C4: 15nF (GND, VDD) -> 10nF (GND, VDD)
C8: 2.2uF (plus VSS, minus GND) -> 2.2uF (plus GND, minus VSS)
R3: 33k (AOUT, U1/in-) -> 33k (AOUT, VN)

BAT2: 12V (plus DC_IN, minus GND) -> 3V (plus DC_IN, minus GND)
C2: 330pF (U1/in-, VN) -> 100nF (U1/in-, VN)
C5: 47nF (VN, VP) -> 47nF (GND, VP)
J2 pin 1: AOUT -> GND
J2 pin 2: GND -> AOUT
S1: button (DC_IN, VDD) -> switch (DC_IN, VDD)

________________________

Work instructions ▸
For the string "plus", find every line of the material that contains it, and copy each one.

Task response ▸
C8: 2.2uF (plus VSS, minus GND) -> 2.2uF (plus GND, minus VSS)
BAT2: 12V (plus DC_IN, minus GND) -> 3V (plus DC_IN, minus GND)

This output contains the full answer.